Data extracts —

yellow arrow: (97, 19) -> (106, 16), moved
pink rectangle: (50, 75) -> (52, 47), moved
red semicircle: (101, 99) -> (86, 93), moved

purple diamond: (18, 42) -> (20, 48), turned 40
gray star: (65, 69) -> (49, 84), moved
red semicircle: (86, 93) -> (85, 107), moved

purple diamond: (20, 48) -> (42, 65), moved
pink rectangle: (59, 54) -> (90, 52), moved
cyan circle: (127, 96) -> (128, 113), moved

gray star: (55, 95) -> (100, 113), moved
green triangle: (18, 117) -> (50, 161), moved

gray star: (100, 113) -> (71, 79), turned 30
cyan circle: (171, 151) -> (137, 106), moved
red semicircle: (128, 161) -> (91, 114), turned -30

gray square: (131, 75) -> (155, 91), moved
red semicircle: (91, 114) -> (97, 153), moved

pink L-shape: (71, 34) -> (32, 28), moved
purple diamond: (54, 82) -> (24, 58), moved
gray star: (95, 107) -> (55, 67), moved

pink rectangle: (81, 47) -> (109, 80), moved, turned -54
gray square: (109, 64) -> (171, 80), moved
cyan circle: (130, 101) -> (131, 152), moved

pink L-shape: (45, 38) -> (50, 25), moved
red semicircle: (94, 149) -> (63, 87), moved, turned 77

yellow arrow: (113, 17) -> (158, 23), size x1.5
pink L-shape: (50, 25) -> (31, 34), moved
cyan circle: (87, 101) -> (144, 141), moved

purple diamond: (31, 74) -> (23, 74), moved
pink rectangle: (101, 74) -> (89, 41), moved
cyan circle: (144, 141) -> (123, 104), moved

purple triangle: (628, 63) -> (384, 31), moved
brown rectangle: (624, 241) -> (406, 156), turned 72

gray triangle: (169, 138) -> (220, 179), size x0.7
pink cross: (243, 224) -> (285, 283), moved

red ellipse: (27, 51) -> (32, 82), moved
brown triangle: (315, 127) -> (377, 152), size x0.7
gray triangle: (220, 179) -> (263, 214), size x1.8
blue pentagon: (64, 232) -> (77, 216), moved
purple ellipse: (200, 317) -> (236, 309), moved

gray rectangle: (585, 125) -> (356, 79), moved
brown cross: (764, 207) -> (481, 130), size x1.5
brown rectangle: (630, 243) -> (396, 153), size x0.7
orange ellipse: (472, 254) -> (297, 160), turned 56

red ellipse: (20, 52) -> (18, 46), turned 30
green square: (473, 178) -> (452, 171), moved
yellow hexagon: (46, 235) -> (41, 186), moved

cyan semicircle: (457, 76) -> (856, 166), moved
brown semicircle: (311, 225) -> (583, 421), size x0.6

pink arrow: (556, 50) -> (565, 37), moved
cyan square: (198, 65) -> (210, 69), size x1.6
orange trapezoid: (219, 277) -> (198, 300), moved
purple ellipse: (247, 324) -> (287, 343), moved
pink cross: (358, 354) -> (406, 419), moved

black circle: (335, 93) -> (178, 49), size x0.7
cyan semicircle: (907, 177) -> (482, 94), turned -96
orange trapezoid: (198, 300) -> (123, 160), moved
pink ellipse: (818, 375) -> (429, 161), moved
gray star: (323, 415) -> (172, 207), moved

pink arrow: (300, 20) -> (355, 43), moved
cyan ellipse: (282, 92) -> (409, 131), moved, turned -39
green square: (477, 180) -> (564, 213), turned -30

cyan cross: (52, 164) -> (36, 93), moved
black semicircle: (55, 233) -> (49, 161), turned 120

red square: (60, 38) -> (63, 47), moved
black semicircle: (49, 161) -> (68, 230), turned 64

The problem —
Every line in the material above that has the word "semicircle" should be copied.

Answer below —
red semicircle: (101, 99) -> (86, 93), moved
red semicircle: (86, 93) -> (85, 107), moved
red semicircle: (128, 161) -> (91, 114), turned -30
red semicircle: (91, 114) -> (97, 153), moved
red semicircle: (94, 149) -> (63, 87), moved, turned 77
cyan semicircle: (457, 76) -> (856, 166), moved
brown semicircle: (311, 225) -> (583, 421), size x0.6
cyan semicircle: (907, 177) -> (482, 94), turned -96
black semicircle: (55, 233) -> (49, 161), turned 120
black semicircle: (49, 161) -> (68, 230), turned 64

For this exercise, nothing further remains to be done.